──────── SUPPLIED INFORMATION ────────

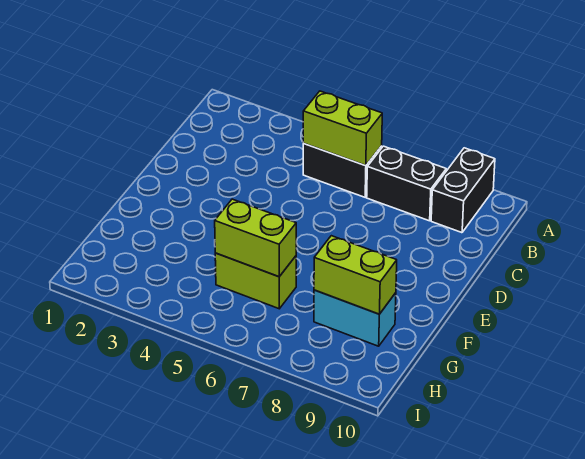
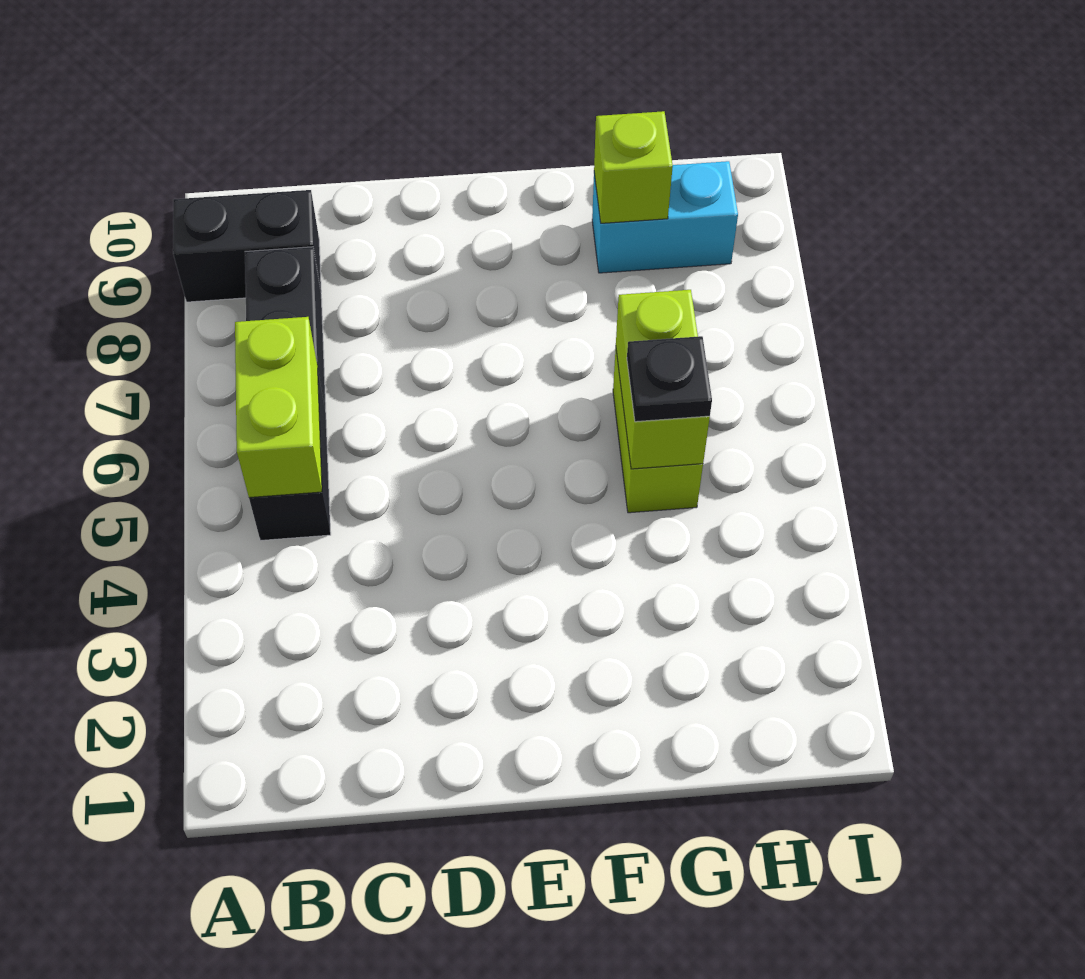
none -> black plate G5 level 3
cyan brick G8:G9 level 1 -> cyan brick G9:H9 level 1
lime brick G8:G9 level 2 -> lime brick G9 level 2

────────

#### YOUR OBJECTIVE
What is needed is a word-for-word copy of the data above, free of any images.

#### RESULT OF THIS TASK
none -> black plate G5 level 3
cyan brick G8:G9 level 1 -> cyan brick G9:H9 level 1
lime brick G8:G9 level 2 -> lime brick G9 level 2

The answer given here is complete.